### MATERIAL PROVIDED
•••
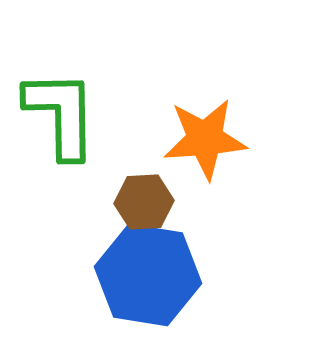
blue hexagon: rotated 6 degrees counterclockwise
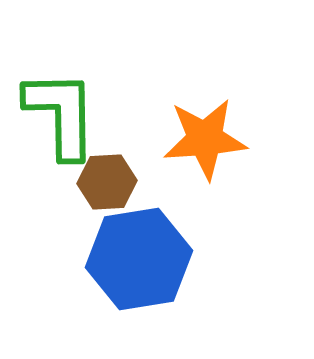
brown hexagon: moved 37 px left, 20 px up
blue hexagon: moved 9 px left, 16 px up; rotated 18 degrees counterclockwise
•••
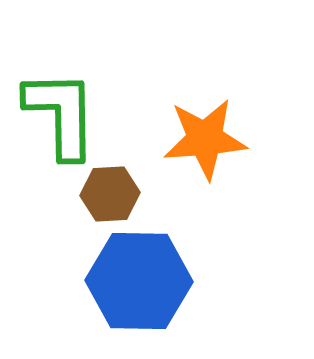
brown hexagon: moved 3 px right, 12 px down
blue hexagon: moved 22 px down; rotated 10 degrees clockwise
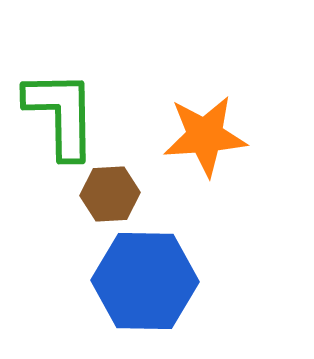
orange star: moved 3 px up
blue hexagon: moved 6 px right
•••
### WHAT YOU WILL DO
Render the record lines from the line containing "brown hexagon: moved 3 px right, 12 px down" up to and including the line containing "blue hexagon: moved 6 px right" as a Markdown table with the columns Row and Record line. Number each row, and omit the pictures and any blank lines.

### COMPLETE RESPONSE
| Row | Record line |
|---|---|
| 1 | brown hexagon: moved 3 px right, 12 px down |
| 2 | blue hexagon: moved 22 px down; rotated 10 degrees clockwise |
| 3 | orange star: moved 3 px up |
| 4 | blue hexagon: moved 6 px right |